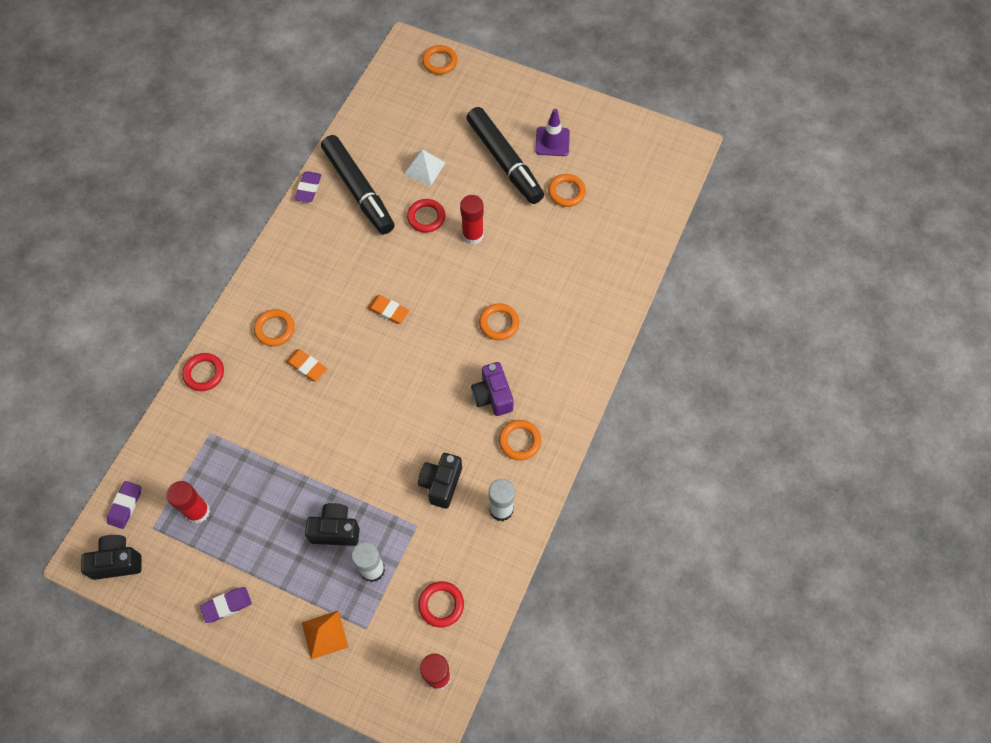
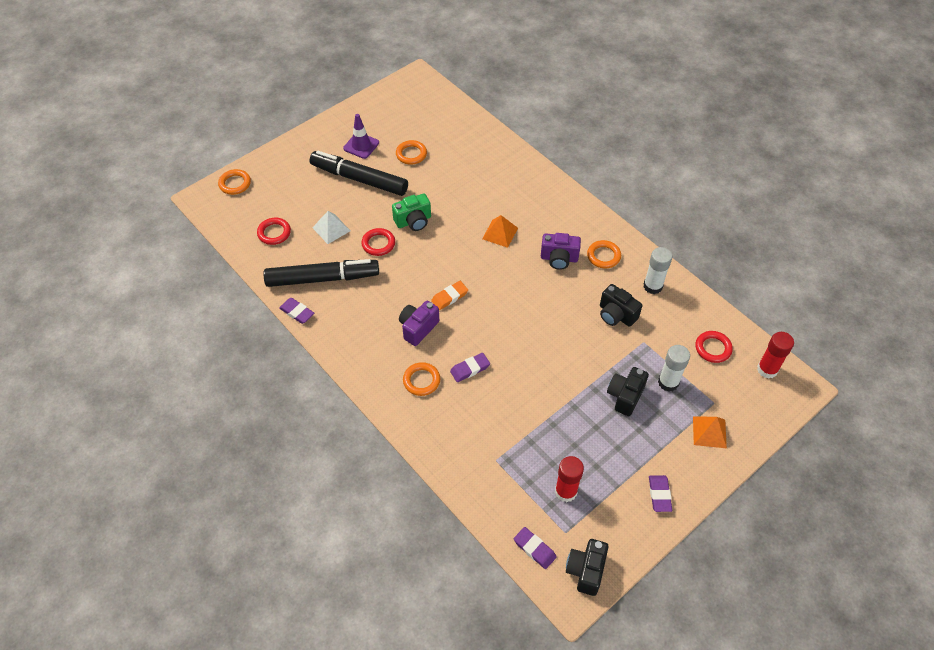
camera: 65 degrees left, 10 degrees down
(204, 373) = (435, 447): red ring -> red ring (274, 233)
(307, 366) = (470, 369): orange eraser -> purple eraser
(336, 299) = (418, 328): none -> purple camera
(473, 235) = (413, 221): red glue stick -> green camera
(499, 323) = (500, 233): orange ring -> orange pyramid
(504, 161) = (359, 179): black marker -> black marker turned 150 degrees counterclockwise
--*--
*Problem details:*
Which lines above contain the word "ring"? Copy all of them.

*Output of the task:*
(204, 373) = (435, 447): red ring -> red ring (274, 233)
(499, 323) = (500, 233): orange ring -> orange pyramid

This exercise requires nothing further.